(Revision tracking records)
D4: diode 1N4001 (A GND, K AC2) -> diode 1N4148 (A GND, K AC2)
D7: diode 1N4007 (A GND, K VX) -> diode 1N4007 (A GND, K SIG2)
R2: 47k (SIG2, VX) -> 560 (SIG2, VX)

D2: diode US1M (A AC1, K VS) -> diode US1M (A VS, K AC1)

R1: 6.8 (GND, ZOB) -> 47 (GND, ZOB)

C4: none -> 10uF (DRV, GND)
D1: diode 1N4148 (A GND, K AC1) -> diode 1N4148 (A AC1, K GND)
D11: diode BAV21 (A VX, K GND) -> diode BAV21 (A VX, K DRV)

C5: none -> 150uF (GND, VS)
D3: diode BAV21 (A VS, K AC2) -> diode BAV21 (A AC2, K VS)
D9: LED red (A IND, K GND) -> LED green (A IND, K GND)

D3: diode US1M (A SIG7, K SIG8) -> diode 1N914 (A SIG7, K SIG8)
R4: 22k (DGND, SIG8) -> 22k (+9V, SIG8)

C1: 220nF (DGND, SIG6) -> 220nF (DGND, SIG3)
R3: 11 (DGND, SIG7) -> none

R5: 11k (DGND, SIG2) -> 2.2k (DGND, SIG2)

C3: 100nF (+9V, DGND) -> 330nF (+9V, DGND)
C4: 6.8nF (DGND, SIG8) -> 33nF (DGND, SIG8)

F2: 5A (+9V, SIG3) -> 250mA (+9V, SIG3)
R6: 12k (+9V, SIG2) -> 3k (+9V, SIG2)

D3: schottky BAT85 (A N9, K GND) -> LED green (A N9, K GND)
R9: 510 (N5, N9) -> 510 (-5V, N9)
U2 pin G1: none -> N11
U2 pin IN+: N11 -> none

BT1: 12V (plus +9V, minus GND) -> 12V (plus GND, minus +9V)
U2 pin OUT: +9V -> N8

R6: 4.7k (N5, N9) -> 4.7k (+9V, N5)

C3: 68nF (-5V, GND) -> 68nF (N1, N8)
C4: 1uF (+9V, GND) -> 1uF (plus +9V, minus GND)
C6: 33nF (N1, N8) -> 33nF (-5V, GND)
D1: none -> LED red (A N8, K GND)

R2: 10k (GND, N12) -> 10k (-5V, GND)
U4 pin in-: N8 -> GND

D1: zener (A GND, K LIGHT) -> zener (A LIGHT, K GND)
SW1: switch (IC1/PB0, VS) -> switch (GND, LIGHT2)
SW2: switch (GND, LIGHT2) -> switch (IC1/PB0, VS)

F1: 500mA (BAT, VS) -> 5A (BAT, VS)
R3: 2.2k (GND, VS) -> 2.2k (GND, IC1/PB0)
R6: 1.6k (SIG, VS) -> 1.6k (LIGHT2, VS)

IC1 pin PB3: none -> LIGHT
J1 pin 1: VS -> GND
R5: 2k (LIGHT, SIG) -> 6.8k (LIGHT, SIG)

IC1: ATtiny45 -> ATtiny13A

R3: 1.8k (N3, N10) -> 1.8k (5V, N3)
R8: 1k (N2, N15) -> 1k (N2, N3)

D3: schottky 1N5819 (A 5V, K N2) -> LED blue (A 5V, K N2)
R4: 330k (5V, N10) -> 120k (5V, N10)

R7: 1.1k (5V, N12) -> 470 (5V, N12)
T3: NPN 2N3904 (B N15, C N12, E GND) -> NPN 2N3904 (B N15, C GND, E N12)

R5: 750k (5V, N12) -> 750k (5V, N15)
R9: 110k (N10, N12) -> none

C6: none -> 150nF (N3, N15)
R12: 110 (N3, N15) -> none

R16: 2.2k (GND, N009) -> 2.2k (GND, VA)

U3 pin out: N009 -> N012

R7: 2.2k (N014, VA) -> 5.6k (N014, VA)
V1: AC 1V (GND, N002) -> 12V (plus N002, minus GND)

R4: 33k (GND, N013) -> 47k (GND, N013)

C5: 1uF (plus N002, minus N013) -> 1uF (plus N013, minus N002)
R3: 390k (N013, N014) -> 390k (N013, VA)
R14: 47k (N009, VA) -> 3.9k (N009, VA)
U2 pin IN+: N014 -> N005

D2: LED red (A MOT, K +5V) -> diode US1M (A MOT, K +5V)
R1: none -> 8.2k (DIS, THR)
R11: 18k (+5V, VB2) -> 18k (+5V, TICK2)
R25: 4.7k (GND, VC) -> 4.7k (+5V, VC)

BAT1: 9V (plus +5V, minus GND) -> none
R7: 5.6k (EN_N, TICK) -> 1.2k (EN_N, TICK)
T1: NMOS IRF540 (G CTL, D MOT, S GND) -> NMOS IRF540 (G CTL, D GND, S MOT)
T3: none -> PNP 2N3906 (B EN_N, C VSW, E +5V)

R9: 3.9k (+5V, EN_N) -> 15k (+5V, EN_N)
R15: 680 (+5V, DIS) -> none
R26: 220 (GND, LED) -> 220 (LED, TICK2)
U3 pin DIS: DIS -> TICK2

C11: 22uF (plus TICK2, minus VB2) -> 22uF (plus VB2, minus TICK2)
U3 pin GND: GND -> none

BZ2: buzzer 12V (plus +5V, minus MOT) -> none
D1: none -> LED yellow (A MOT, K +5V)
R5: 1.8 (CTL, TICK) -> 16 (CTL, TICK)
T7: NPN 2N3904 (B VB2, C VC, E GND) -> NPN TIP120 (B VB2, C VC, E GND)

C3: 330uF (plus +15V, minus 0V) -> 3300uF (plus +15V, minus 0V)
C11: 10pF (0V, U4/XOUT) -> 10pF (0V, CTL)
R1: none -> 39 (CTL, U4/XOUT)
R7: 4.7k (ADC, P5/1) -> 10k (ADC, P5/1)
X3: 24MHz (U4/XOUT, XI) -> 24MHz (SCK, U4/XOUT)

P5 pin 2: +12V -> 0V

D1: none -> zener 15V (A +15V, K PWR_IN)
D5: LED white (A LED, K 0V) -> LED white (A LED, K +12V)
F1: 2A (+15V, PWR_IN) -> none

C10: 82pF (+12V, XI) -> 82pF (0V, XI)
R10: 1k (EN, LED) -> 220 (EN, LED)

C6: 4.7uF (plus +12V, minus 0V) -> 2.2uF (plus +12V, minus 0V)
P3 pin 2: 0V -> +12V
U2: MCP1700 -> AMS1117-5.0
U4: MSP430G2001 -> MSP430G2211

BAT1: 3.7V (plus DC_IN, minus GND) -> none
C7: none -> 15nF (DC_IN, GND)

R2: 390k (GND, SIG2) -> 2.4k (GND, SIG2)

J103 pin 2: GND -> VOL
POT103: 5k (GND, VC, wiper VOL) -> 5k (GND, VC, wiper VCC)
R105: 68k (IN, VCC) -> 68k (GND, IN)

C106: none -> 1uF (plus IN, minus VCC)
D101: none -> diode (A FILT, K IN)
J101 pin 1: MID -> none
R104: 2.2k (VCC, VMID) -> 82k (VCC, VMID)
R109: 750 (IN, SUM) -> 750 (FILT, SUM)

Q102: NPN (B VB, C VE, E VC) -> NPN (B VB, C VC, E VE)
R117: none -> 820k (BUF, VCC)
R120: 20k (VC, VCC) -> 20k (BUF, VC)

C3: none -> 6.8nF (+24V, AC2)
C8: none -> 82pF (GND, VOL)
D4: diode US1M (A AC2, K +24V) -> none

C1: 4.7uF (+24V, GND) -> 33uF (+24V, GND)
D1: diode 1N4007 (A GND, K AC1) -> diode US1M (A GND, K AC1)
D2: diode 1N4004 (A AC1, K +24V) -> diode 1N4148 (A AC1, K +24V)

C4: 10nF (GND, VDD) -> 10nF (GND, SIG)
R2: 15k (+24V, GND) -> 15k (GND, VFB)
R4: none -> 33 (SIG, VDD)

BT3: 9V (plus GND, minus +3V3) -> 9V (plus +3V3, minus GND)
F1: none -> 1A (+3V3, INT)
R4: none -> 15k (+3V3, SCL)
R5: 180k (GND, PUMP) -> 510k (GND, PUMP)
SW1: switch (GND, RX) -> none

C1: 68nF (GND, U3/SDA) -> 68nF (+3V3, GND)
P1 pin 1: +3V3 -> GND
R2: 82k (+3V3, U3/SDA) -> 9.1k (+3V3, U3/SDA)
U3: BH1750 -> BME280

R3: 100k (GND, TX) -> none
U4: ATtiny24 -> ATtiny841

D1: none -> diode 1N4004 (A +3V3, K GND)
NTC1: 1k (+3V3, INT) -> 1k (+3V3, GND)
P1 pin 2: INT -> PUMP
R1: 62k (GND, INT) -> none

* _What to do_: Please go line by line through the records above, copying each one that holds the string "XOUT".

* _Response to the task_:
C11: 10pF (0V, U4/XOUT) -> 10pF (0V, CTL)
R1: none -> 39 (CTL, U4/XOUT)
X3: 24MHz (U4/XOUT, XI) -> 24MHz (SCK, U4/XOUT)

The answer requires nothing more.